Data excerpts
────────────────────
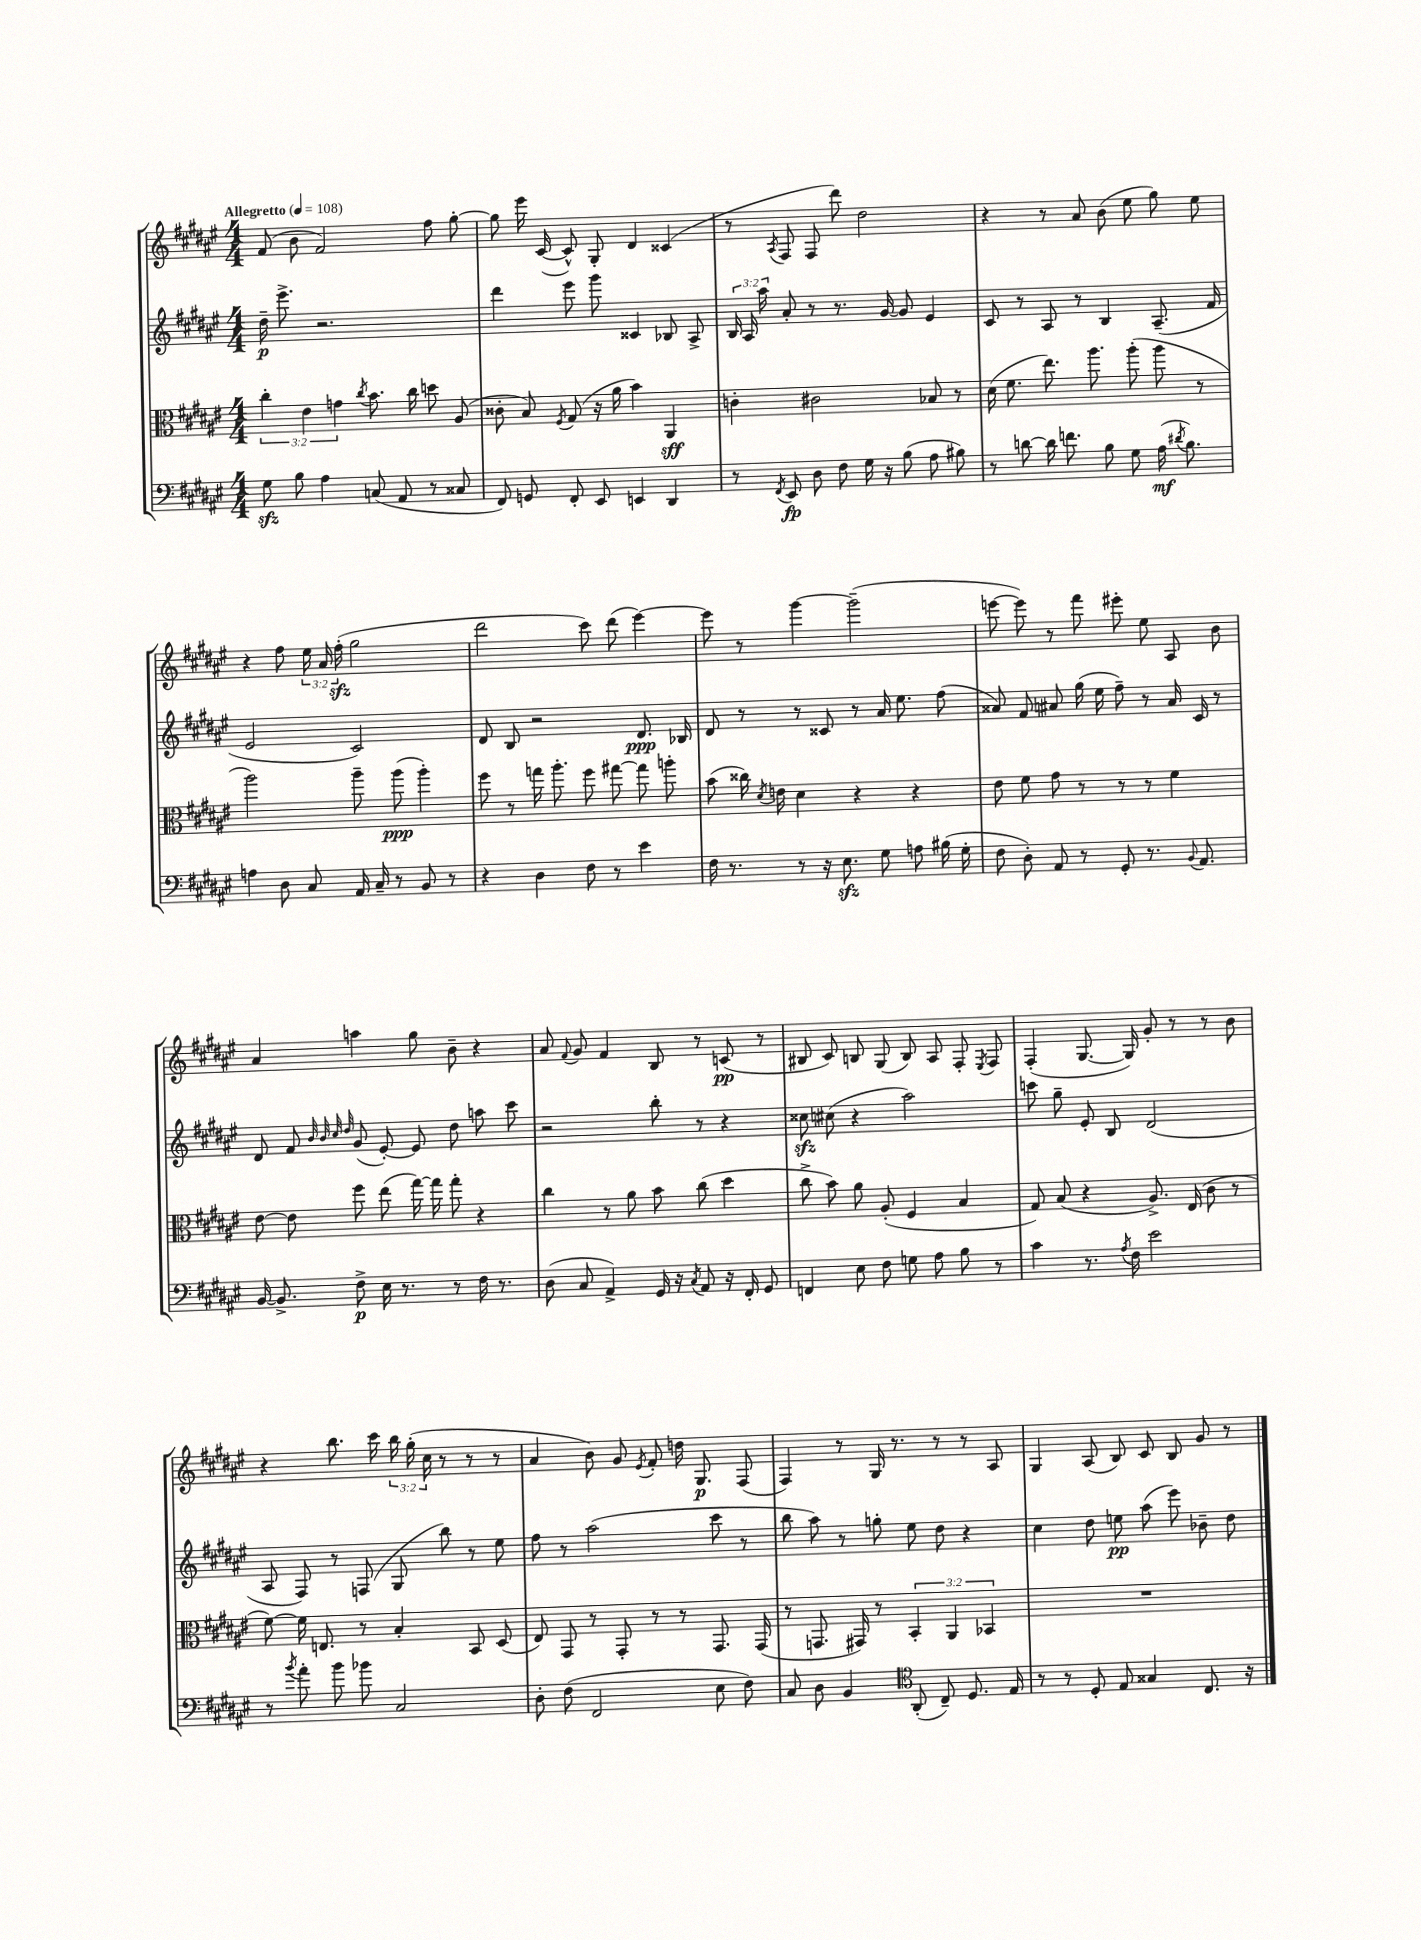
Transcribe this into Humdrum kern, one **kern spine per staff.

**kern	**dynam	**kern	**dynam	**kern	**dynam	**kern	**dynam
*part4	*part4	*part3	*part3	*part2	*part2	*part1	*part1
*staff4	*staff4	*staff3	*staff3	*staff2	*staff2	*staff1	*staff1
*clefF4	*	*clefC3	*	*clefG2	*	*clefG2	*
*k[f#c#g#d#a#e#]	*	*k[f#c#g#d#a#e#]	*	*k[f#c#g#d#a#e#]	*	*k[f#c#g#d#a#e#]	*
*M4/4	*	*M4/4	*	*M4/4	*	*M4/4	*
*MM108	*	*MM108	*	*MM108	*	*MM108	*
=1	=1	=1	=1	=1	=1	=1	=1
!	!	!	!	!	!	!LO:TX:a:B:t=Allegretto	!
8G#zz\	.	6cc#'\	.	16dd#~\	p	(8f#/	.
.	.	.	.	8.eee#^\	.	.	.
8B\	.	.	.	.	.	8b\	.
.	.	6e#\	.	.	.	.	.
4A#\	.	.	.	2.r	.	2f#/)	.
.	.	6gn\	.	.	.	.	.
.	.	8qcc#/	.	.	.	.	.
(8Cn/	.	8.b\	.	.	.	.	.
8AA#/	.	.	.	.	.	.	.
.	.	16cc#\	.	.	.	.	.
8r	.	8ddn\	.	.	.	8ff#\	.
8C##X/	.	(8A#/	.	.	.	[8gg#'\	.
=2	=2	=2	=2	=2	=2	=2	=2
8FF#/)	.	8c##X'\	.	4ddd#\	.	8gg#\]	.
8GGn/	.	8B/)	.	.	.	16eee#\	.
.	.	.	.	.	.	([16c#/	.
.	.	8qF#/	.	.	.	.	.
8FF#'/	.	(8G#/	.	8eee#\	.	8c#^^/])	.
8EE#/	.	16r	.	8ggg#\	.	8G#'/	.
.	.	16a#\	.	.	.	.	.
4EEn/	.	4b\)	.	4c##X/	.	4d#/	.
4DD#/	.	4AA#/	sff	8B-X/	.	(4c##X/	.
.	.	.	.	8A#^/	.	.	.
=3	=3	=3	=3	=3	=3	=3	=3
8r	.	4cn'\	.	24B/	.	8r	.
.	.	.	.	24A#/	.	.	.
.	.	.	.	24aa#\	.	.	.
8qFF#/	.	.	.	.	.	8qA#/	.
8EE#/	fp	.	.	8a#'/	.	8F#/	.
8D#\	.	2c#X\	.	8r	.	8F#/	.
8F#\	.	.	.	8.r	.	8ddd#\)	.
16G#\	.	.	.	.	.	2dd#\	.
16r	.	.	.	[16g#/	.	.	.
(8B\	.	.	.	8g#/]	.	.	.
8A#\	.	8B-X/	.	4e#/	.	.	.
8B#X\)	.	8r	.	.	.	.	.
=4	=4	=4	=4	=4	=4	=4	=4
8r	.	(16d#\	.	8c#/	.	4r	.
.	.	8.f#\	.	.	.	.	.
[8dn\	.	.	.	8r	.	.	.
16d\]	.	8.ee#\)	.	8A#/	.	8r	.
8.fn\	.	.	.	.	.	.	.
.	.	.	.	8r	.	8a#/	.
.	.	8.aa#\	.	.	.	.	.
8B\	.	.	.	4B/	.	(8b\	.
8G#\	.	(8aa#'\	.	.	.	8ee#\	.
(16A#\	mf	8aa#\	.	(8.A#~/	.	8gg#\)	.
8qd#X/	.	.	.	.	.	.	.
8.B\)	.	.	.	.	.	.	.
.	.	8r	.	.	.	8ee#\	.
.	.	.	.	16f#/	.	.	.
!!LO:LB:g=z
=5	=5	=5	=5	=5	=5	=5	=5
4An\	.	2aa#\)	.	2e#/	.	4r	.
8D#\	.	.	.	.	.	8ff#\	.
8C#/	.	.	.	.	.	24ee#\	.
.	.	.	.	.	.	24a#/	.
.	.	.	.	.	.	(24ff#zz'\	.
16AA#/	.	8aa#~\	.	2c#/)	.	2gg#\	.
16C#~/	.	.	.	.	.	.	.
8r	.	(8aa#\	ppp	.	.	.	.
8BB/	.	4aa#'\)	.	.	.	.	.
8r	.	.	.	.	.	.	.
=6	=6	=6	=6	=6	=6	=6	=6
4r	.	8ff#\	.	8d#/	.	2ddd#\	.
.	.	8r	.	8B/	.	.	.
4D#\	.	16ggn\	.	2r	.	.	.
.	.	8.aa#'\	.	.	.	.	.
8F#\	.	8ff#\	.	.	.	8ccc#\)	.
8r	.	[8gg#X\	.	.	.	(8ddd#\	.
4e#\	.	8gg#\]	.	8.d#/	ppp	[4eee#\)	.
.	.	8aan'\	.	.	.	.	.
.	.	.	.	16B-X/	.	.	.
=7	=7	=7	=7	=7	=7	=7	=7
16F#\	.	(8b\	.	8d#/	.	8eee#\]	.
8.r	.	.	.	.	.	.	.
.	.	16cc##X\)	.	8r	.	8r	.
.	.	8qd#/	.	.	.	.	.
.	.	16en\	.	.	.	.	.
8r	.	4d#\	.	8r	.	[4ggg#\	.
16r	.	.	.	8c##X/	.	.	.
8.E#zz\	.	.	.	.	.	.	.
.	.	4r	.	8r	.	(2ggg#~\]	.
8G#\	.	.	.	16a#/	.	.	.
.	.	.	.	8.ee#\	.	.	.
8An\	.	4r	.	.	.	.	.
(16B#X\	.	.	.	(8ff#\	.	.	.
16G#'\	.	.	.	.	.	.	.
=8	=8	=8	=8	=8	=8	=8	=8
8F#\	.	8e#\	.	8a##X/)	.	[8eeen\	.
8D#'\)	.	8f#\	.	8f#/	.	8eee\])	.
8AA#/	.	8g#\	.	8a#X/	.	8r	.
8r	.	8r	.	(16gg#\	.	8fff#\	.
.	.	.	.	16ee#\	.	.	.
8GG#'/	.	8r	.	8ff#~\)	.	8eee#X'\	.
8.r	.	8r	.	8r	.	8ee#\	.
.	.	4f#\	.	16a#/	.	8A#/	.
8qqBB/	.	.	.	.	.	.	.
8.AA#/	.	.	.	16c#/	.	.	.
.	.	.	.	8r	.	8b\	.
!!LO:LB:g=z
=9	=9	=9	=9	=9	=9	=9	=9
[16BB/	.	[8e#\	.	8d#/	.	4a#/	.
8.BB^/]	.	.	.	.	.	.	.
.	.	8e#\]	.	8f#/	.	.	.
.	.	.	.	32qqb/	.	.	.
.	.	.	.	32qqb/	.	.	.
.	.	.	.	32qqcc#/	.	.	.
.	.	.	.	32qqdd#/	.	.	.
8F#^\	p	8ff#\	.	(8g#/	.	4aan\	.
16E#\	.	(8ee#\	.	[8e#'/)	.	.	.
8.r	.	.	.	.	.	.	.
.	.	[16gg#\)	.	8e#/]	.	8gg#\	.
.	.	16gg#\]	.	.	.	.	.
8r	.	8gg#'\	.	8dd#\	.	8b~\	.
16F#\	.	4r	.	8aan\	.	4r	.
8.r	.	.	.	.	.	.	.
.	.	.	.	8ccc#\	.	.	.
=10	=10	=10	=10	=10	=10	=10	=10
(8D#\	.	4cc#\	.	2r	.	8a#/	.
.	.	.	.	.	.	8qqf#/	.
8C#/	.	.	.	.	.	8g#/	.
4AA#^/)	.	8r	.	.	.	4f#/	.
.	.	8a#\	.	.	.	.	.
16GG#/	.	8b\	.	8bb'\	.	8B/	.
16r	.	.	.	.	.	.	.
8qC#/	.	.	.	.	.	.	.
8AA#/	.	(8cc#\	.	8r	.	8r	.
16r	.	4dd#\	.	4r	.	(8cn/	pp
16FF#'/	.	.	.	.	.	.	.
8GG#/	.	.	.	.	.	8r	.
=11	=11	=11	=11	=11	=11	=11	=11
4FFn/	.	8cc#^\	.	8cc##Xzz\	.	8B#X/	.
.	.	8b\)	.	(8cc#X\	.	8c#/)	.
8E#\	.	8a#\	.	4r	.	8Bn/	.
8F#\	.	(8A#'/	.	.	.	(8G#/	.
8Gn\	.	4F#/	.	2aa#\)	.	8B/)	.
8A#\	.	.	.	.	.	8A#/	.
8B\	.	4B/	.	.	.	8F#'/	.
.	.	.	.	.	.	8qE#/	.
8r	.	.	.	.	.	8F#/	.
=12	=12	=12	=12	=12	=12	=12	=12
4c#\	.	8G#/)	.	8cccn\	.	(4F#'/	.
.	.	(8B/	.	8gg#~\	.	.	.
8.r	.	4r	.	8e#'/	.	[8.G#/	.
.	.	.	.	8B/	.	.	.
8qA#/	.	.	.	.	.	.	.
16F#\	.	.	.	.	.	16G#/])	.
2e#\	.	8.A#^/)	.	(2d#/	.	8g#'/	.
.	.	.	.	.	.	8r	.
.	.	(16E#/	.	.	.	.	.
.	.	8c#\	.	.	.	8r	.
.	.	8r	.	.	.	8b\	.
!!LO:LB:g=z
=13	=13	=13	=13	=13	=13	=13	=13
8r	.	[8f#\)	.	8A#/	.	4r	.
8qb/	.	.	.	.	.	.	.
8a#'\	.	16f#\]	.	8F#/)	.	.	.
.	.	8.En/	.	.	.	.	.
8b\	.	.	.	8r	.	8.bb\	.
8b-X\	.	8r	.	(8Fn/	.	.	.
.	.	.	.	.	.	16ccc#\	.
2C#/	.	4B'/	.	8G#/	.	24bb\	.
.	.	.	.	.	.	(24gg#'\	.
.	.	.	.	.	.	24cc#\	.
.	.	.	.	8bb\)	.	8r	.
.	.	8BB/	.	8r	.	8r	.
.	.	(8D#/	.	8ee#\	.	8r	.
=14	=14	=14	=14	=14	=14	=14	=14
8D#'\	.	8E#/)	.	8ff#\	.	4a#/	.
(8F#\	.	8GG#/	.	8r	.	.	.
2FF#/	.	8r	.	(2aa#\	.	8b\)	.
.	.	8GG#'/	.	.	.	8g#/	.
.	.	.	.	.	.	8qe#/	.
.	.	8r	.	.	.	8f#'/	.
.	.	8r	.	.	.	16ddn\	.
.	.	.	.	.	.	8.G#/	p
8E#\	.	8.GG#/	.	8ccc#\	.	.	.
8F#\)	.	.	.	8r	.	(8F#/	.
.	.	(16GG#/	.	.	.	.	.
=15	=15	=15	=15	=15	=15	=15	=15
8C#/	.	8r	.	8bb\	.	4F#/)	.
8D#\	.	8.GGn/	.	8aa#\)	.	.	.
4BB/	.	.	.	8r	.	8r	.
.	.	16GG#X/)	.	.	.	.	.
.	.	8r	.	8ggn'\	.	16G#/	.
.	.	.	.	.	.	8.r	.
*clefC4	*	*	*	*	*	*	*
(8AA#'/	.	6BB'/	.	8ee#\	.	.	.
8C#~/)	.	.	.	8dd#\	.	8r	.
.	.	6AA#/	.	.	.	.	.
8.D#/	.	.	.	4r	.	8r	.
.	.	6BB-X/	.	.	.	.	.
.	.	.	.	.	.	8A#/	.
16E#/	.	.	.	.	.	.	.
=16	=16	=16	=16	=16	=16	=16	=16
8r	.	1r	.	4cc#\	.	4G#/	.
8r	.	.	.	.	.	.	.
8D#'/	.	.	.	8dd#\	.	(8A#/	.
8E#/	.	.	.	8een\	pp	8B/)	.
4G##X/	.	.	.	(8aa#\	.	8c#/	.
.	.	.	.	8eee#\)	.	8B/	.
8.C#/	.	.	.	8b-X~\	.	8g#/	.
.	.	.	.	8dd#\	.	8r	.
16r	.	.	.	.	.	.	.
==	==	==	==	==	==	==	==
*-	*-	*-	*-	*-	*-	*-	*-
────────────────────
- _WHAT YOU HAVE TO DO_
Collect every line of the items above that contains the string "kern", and copy each one in full.

- _FINAL RESULT_
Transcribe this into Humdrum kern, one **kern spine per staff.
**kern	**dynam	**kern	**dynam	**kern	**dynam	**kern	**dynam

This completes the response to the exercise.